Once you reach the line holding "grey plate G5:H5", write out that line and every later one exactly, ending with the last line of the data; write nothing else.

--- Data shown ---

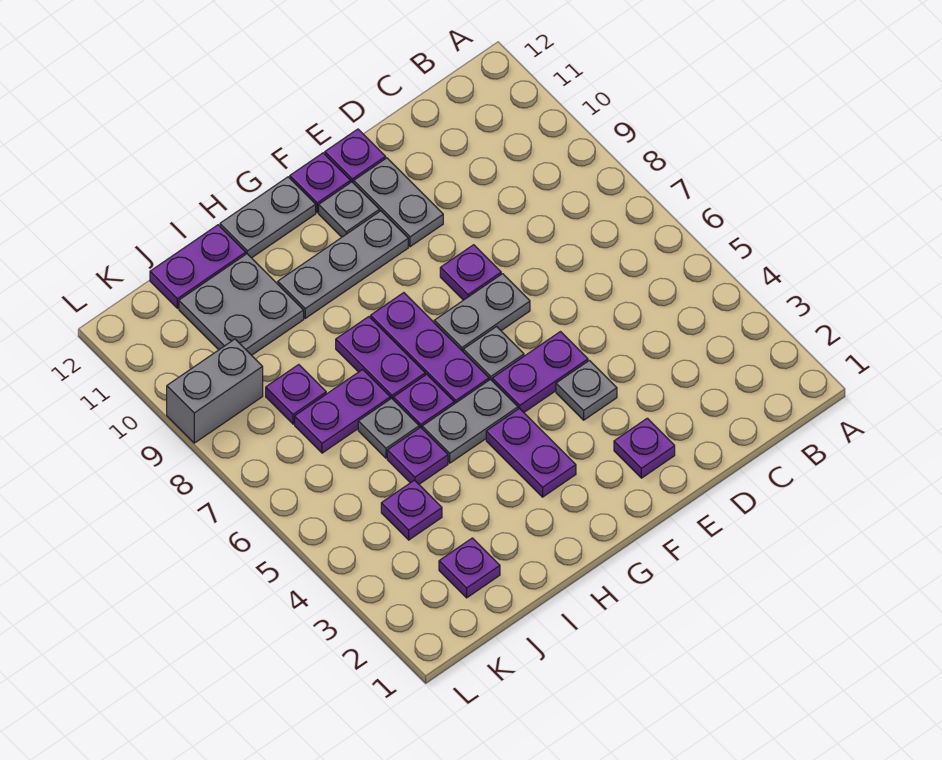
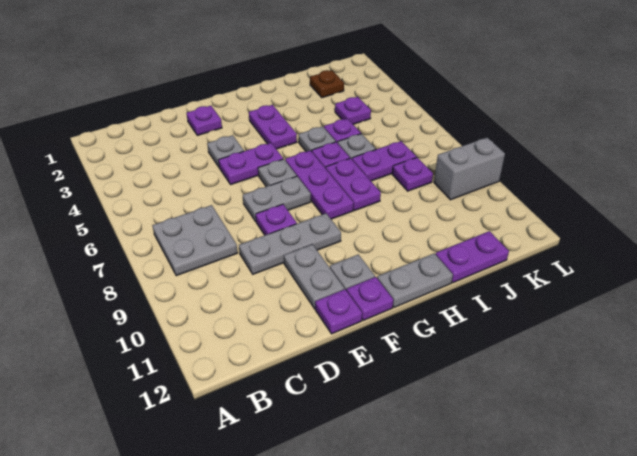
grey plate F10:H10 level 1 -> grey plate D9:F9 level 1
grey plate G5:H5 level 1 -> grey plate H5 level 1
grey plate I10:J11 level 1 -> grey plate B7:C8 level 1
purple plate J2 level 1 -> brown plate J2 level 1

---

* [Written answer]:
grey plate G5:H5 level 1 -> grey plate H5 level 1
grey plate I10:J11 level 1 -> grey plate B7:C8 level 1
purple plate J2 level 1 -> brown plate J2 level 1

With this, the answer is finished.